_Task objective_. Skip any image you find and restate the rest of the data word for word.

_Dataset excerpt_.

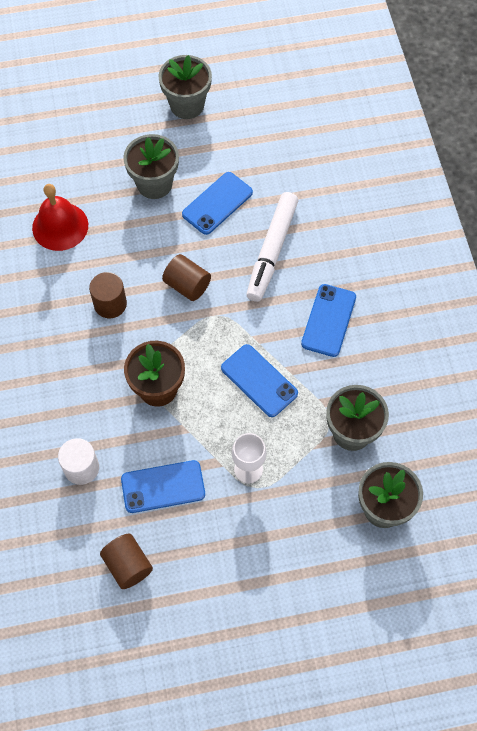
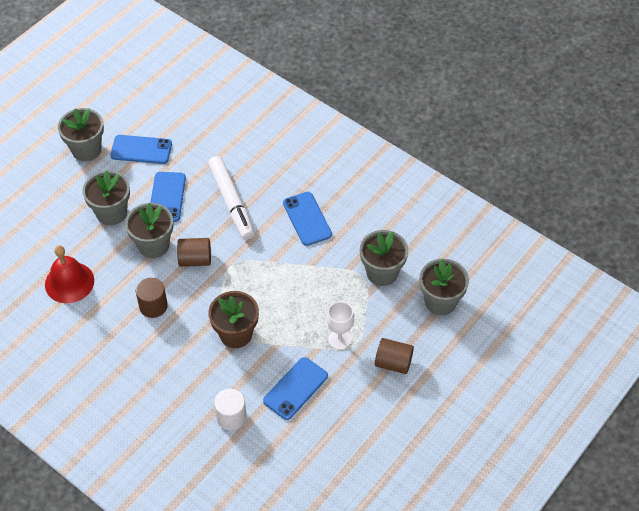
camera: 40 degrees left, 10 degrees down
(128, 565) = (317, 450): brown cylinder -> brown cylinder (393, 363)
(163, 243) = (153, 245): none -> grey flower pot
(259, 380) = (297, 283): blue phone -> blue phone (141, 150)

_Exercise output_.
camera: 40 degrees left, 10 degrees down
(128, 565) = (317, 450): brown cylinder -> brown cylinder (393, 363)
(163, 243) = (153, 245): none -> grey flower pot
(259, 380) = (297, 283): blue phone -> blue phone (141, 150)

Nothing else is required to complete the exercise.